## Required work:
Each entry below must be repeated word for word.

## Information:
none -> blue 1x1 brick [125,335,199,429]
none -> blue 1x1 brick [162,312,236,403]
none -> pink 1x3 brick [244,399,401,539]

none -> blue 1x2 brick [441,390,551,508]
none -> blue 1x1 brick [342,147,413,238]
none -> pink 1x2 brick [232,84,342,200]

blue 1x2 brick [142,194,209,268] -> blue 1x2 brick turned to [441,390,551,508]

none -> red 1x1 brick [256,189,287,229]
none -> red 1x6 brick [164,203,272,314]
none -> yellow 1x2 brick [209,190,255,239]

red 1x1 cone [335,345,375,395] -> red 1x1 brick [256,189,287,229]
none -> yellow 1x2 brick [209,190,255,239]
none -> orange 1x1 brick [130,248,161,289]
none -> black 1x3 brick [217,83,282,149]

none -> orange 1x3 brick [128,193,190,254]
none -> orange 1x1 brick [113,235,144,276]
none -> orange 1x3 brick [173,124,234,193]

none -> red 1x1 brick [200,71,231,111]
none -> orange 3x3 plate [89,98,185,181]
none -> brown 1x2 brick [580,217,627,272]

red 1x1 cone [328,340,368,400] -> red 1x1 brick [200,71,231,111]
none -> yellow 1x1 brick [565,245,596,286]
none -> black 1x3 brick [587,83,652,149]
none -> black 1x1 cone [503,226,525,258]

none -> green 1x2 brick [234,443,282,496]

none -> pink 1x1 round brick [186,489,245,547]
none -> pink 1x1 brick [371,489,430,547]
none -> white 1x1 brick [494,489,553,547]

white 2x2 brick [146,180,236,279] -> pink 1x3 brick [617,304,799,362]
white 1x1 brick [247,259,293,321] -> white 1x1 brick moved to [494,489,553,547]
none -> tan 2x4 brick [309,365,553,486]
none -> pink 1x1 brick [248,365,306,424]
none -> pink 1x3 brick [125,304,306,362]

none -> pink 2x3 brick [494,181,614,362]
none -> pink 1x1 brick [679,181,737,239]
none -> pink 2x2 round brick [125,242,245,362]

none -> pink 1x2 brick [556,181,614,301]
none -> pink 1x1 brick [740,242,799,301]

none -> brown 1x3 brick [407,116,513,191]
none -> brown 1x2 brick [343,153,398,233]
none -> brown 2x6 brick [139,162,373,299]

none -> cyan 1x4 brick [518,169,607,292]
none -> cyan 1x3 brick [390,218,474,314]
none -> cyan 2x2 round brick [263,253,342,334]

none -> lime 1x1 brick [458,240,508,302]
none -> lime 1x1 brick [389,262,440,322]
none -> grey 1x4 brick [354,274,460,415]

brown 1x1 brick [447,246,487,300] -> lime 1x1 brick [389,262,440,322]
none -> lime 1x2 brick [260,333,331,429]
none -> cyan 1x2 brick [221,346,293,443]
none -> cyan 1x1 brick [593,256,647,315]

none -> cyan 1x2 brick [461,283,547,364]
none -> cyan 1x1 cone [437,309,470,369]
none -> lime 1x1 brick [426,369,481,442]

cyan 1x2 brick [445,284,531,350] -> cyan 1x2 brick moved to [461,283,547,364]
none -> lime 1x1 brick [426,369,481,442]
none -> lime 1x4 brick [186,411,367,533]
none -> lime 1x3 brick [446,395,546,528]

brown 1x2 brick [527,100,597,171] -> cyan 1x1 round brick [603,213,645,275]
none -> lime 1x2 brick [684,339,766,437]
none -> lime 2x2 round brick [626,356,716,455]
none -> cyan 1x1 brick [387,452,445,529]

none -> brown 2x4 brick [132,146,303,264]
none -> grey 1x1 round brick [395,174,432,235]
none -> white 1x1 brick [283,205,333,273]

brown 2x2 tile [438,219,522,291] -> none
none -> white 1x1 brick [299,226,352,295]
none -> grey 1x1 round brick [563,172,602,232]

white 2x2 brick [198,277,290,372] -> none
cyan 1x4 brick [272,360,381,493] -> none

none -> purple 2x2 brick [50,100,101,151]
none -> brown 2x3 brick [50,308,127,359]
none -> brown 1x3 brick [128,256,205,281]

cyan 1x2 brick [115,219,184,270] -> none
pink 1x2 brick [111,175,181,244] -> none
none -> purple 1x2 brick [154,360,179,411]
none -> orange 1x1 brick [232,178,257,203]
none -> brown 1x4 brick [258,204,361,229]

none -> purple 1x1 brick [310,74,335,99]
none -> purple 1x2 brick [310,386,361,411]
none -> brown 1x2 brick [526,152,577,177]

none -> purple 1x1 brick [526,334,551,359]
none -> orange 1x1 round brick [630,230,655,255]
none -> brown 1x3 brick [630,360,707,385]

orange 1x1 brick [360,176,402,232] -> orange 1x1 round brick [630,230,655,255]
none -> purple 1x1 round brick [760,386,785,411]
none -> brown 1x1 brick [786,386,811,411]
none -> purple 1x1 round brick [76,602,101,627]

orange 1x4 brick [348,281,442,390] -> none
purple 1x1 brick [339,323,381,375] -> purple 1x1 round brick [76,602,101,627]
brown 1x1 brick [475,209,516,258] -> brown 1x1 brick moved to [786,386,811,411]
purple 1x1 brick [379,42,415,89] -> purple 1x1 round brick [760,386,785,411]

## Answer to this task:
none -> blue 1x1 brick [125,335,199,429]
none -> blue 1x1 brick [162,312,236,403]
none -> pink 1x3 brick [244,399,401,539]

none -> blue 1x2 brick [441,390,551,508]
none -> blue 1x1 brick [342,147,413,238]
none -> pink 1x2 brick [232,84,342,200]

blue 1x2 brick [142,194,209,268] -> blue 1x2 brick turned to [441,390,551,508]

none -> red 1x1 brick [256,189,287,229]
none -> red 1x6 brick [164,203,272,314]
none -> yellow 1x2 brick [209,190,255,239]

red 1x1 cone [335,345,375,395] -> red 1x1 brick [256,189,287,229]
none -> yellow 1x2 brick [209,190,255,239]
none -> orange 1x1 brick [130,248,161,289]
none -> black 1x3 brick [217,83,282,149]

none -> orange 1x3 brick [128,193,190,254]
none -> orange 1x1 brick [113,235,144,276]
none -> orange 1x3 brick [173,124,234,193]

none -> red 1x1 brick [200,71,231,111]
none -> orange 3x3 plate [89,98,185,181]
none -> brown 1x2 brick [580,217,627,272]

red 1x1 cone [328,340,368,400] -> red 1x1 brick [200,71,231,111]
none -> yellow 1x1 brick [565,245,596,286]
none -> black 1x3 brick [587,83,652,149]
none -> black 1x1 cone [503,226,525,258]

none -> green 1x2 brick [234,443,282,496]

none -> pink 1x1 round brick [186,489,245,547]
none -> pink 1x1 brick [371,489,430,547]
none -> white 1x1 brick [494,489,553,547]

white 2x2 brick [146,180,236,279] -> pink 1x3 brick [617,304,799,362]
white 1x1 brick [247,259,293,321] -> white 1x1 brick moved to [494,489,553,547]
none -> tan 2x4 brick [309,365,553,486]
none -> pink 1x1 brick [248,365,306,424]
none -> pink 1x3 brick [125,304,306,362]

none -> pink 2x3 brick [494,181,614,362]
none -> pink 1x1 brick [679,181,737,239]
none -> pink 2x2 round brick [125,242,245,362]

none -> pink 1x2 brick [556,181,614,301]
none -> pink 1x1 brick [740,242,799,301]

none -> brown 1x3 brick [407,116,513,191]
none -> brown 1x2 brick [343,153,398,233]
none -> brown 2x6 brick [139,162,373,299]

none -> cyan 1x4 brick [518,169,607,292]
none -> cyan 1x3 brick [390,218,474,314]
none -> cyan 2x2 round brick [263,253,342,334]

none -> lime 1x1 brick [458,240,508,302]
none -> lime 1x1 brick [389,262,440,322]
none -> grey 1x4 brick [354,274,460,415]

brown 1x1 brick [447,246,487,300] -> lime 1x1 brick [389,262,440,322]
none -> lime 1x2 brick [260,333,331,429]
none -> cyan 1x2 brick [221,346,293,443]
none -> cyan 1x1 brick [593,256,647,315]

none -> cyan 1x2 brick [461,283,547,364]
none -> cyan 1x1 cone [437,309,470,369]
none -> lime 1x1 brick [426,369,481,442]

cyan 1x2 brick [445,284,531,350] -> cyan 1x2 brick moved to [461,283,547,364]
none -> lime 1x1 brick [426,369,481,442]
none -> lime 1x4 brick [186,411,367,533]
none -> lime 1x3 brick [446,395,546,528]

brown 1x2 brick [527,100,597,171] -> cyan 1x1 round brick [603,213,645,275]
none -> lime 1x2 brick [684,339,766,437]
none -> lime 2x2 round brick [626,356,716,455]
none -> cyan 1x1 brick [387,452,445,529]

none -> brown 2x4 brick [132,146,303,264]
none -> grey 1x1 round brick [395,174,432,235]
none -> white 1x1 brick [283,205,333,273]

brown 2x2 tile [438,219,522,291] -> none
none -> white 1x1 brick [299,226,352,295]
none -> grey 1x1 round brick [563,172,602,232]

white 2x2 brick [198,277,290,372] -> none
cyan 1x4 brick [272,360,381,493] -> none

none -> purple 2x2 brick [50,100,101,151]
none -> brown 2x3 brick [50,308,127,359]
none -> brown 1x3 brick [128,256,205,281]

cyan 1x2 brick [115,219,184,270] -> none
pink 1x2 brick [111,175,181,244] -> none
none -> purple 1x2 brick [154,360,179,411]
none -> orange 1x1 brick [232,178,257,203]
none -> brown 1x4 brick [258,204,361,229]

none -> purple 1x1 brick [310,74,335,99]
none -> purple 1x2 brick [310,386,361,411]
none -> brown 1x2 brick [526,152,577,177]

none -> purple 1x1 brick [526,334,551,359]
none -> orange 1x1 round brick [630,230,655,255]
none -> brown 1x3 brick [630,360,707,385]

orange 1x1 brick [360,176,402,232] -> orange 1x1 round brick [630,230,655,255]
none -> purple 1x1 round brick [760,386,785,411]
none -> brown 1x1 brick [786,386,811,411]
none -> purple 1x1 round brick [76,602,101,627]

orange 1x4 brick [348,281,442,390] -> none
purple 1x1 brick [339,323,381,375] -> purple 1x1 round brick [76,602,101,627]
brown 1x1 brick [475,209,516,258] -> brown 1x1 brick moved to [786,386,811,411]
purple 1x1 brick [379,42,415,89] -> purple 1x1 round brick [760,386,785,411]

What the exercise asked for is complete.